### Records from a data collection

☆ ☆ ☆ ☆ ☆ ☆ ☆

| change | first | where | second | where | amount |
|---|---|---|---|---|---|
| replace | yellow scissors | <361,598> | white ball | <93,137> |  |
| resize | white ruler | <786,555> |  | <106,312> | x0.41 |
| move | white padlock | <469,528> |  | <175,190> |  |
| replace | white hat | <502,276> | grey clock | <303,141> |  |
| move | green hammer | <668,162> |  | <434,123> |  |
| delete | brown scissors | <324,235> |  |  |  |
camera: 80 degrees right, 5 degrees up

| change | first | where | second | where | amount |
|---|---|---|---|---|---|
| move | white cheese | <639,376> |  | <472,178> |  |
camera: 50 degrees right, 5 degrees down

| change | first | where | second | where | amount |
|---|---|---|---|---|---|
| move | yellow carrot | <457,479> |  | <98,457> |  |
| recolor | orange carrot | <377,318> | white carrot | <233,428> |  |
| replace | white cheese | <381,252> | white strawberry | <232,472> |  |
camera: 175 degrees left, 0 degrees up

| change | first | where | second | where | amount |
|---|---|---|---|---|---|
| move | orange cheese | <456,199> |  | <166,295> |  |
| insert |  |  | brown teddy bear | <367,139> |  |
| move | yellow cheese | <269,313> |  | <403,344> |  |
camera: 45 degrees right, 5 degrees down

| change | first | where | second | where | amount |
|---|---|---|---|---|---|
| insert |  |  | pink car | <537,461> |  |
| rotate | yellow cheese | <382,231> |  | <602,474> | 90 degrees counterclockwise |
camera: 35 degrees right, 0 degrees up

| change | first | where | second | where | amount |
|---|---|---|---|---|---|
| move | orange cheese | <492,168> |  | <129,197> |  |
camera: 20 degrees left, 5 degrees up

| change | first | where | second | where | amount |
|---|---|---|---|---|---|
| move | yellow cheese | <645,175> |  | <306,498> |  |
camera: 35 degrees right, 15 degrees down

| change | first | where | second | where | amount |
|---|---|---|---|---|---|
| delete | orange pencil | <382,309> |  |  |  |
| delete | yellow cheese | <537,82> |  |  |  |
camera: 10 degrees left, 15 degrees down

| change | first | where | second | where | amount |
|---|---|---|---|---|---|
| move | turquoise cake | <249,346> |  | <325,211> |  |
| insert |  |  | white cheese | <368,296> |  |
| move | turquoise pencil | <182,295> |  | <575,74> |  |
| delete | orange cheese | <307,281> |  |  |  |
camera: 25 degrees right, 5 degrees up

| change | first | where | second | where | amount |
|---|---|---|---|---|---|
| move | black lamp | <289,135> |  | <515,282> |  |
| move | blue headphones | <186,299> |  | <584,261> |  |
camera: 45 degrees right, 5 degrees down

☆ ☆ ☆ ☆ ☆ ☆ ☆

### Work instructions
From the entries above, copy out every line where the string "scissors" appears.

### Answer space
| replace | yellow scissors | <361,598> | white ball | <93,137> |  |
| delete | brown scissors | <324,235> |  |  |  |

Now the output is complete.